[[ Available data, beginning ]]

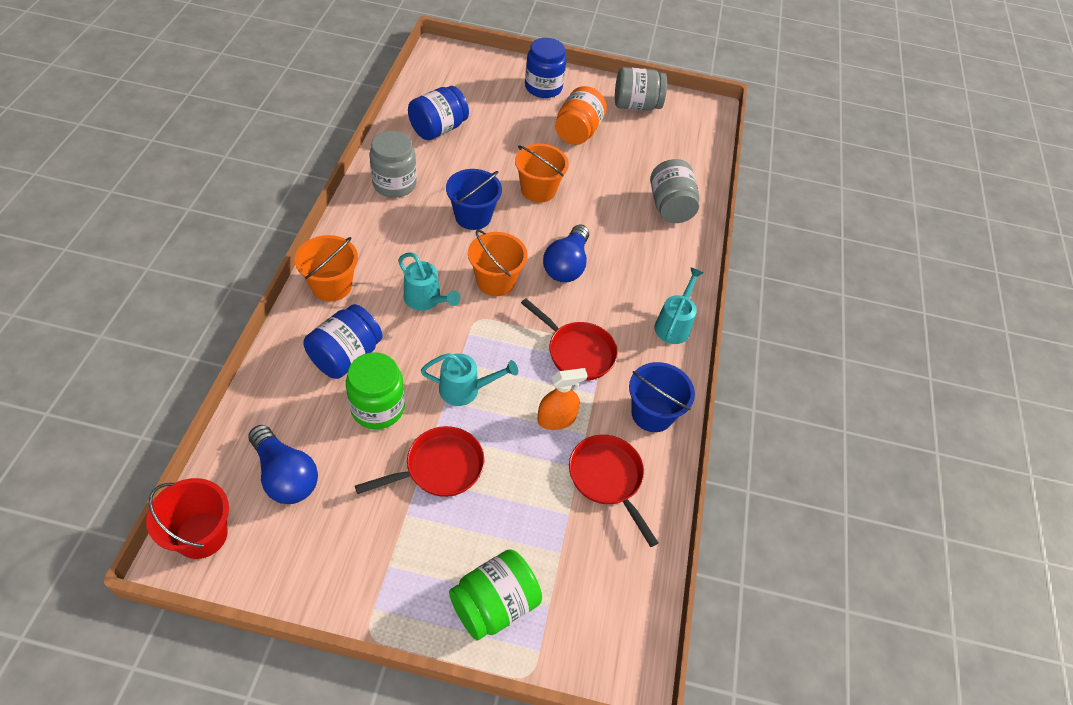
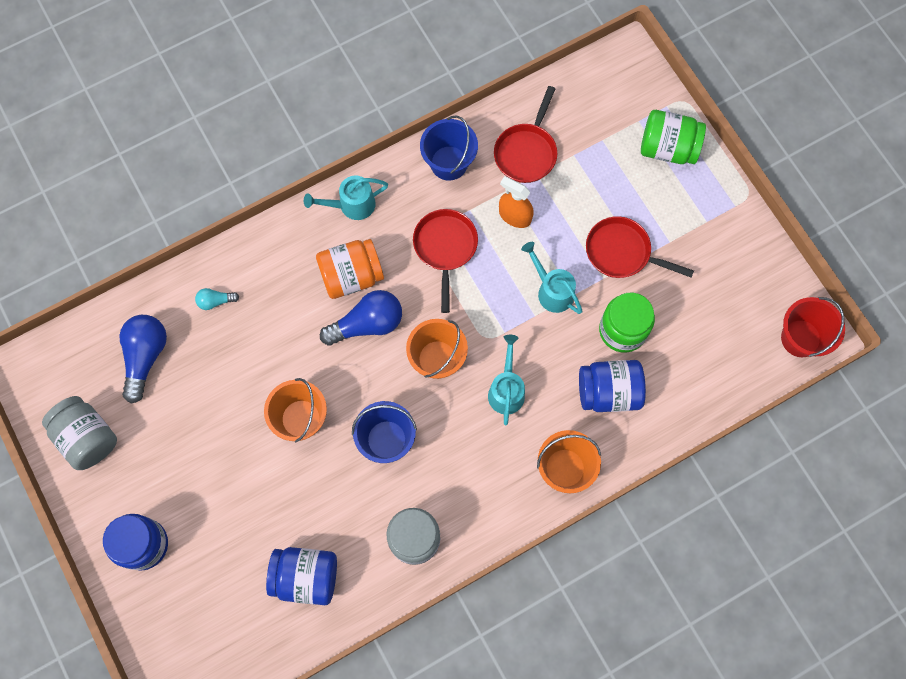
camera: 125 degrees left, 20 degrees up
(285, 475) = (722, 334): blue light bulb -> blue light bulb (145, 357)
(577, 132) = (185, 454): orange jar -> orange jar (351, 276)
(670, 207) = (215, 301): grey jar -> turquoise light bulb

[[ Available data, end ]]

### Problem to work on
The job is to return the listing above exactly, minus its pictures.

### Exercise response
camera: 125 degrees left, 20 degrees up
(285, 475) = (722, 334): blue light bulb -> blue light bulb (145, 357)
(577, 132) = (185, 454): orange jar -> orange jar (351, 276)
(670, 207) = (215, 301): grey jar -> turquoise light bulb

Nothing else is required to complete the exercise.